*DIRECTIONS*.
Could you copy, word for word, the rows from the one containing "blue cross: moved 105" up to and including the one containing "pink circle: moved 3 px down", leaving the pictures out of your answer?

*RECORDS SHOWN*.
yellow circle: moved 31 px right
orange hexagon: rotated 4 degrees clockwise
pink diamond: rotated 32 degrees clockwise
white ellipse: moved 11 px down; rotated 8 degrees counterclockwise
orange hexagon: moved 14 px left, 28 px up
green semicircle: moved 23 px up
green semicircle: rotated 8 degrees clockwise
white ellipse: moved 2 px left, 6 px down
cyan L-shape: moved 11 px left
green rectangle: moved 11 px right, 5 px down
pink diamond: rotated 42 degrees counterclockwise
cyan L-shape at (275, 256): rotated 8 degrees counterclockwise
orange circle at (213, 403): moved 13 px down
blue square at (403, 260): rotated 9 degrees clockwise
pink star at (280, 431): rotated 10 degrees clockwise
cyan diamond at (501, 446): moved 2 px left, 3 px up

--

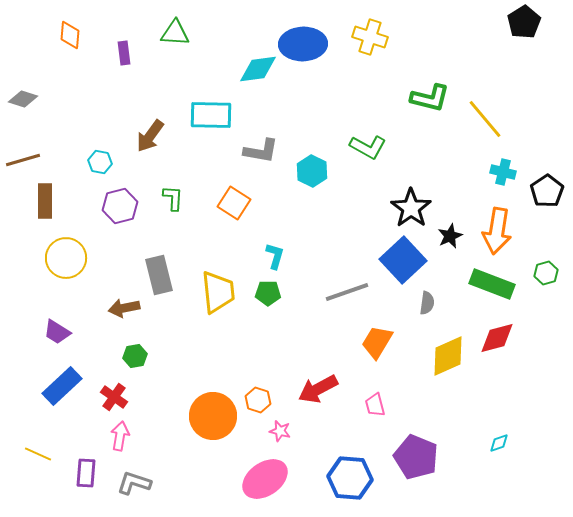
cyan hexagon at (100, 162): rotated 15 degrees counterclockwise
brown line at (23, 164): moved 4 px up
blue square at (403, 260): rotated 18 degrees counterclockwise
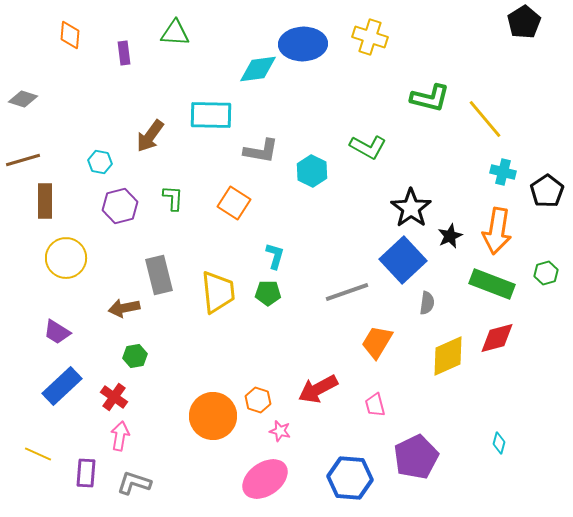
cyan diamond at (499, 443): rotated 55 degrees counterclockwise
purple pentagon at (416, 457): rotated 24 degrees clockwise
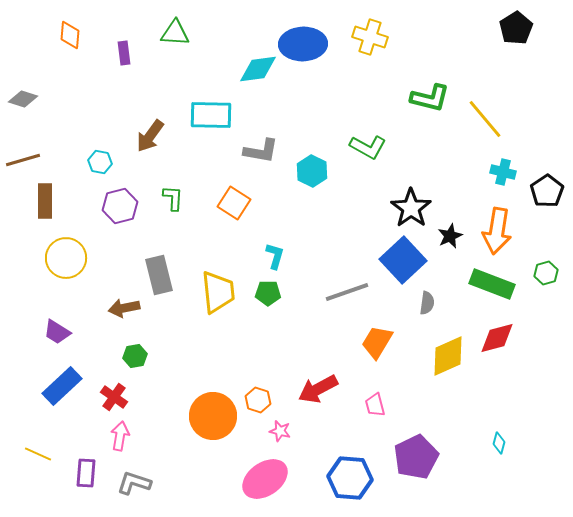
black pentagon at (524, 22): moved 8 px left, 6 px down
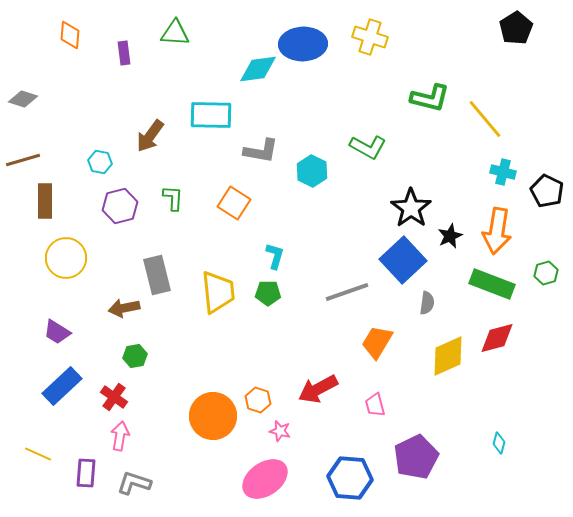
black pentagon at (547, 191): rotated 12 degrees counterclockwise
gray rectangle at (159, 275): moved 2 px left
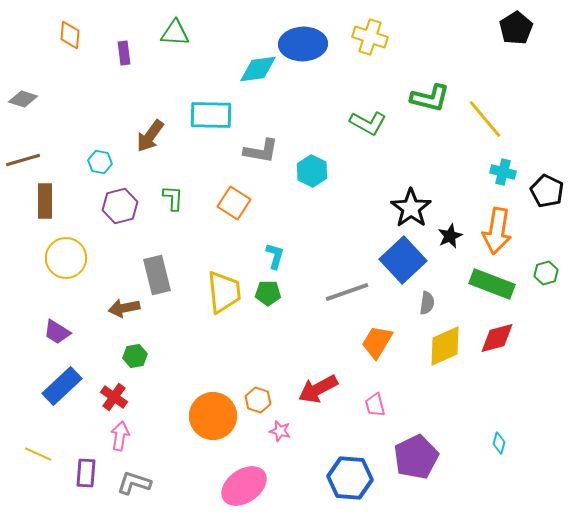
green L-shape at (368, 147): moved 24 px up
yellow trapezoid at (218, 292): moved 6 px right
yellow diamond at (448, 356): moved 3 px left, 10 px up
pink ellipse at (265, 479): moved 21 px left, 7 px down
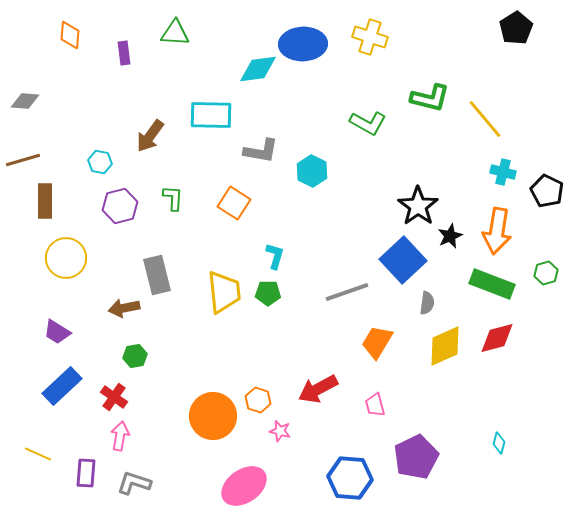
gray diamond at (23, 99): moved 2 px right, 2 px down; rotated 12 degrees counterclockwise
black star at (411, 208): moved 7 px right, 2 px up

==

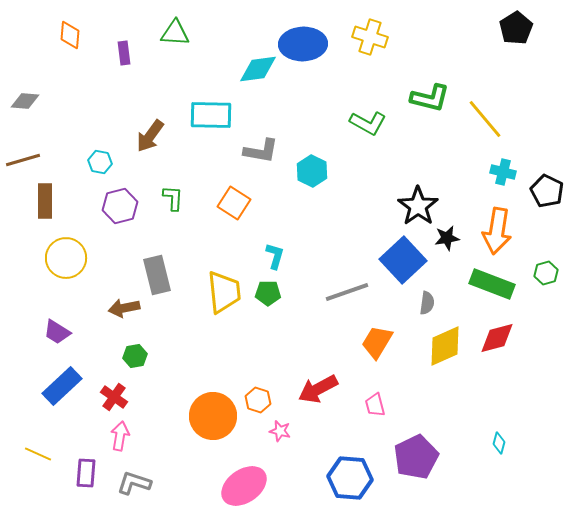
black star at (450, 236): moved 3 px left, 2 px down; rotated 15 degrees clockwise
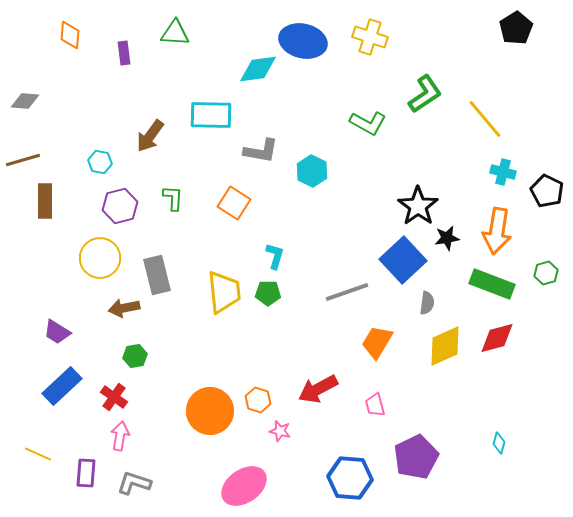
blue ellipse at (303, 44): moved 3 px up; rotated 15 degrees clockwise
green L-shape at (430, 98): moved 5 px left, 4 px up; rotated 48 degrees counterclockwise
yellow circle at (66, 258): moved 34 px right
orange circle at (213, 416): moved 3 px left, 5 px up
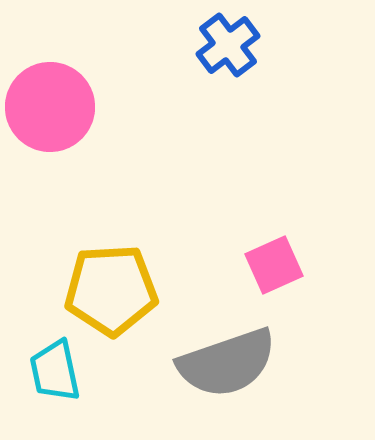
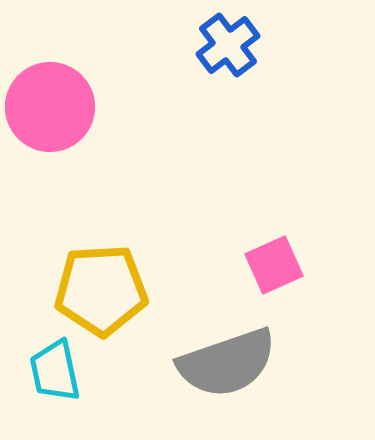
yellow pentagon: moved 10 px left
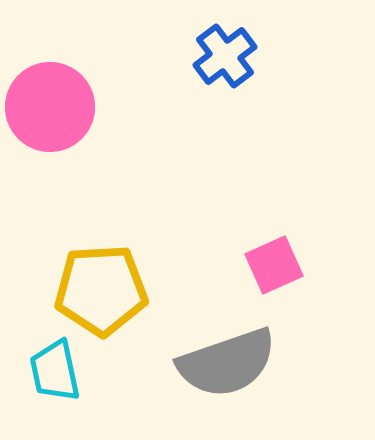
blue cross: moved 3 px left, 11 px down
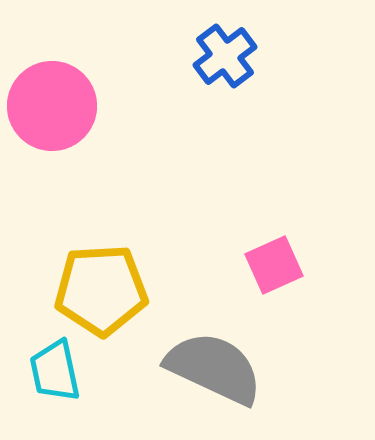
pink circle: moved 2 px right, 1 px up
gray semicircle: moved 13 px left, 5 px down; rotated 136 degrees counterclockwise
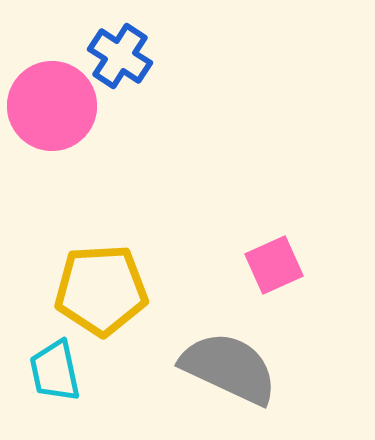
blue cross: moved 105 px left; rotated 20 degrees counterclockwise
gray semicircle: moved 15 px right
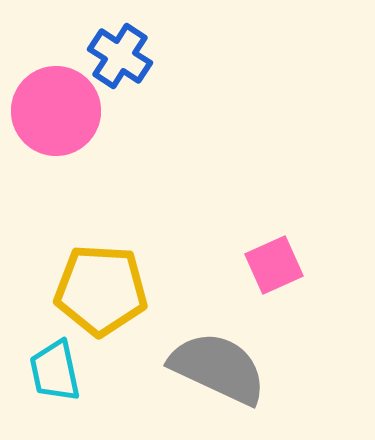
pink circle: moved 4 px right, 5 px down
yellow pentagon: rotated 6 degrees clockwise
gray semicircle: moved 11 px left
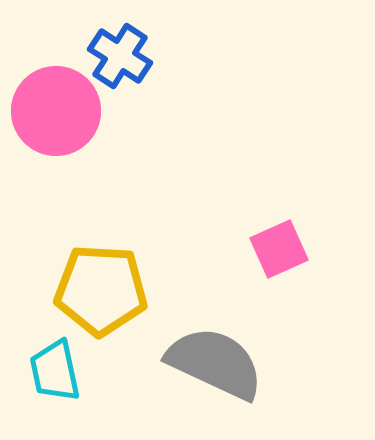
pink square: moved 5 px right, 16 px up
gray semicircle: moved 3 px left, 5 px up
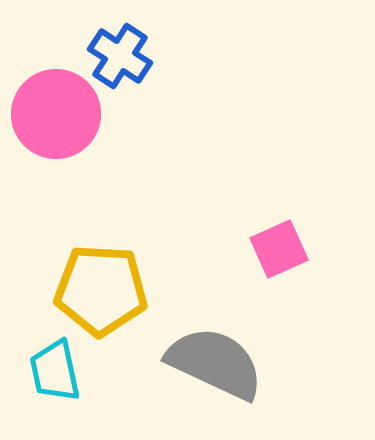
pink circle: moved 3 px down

*ANSWER FOR THIS EXERCISE*.
blue cross: moved 105 px left; rotated 20 degrees counterclockwise
gray semicircle: moved 15 px right
pink circle: moved 4 px right, 5 px down
yellow pentagon: rotated 6 degrees clockwise
gray semicircle: moved 11 px left
pink square: moved 5 px right, 16 px up
gray semicircle: moved 3 px left, 5 px up
pink circle: moved 3 px down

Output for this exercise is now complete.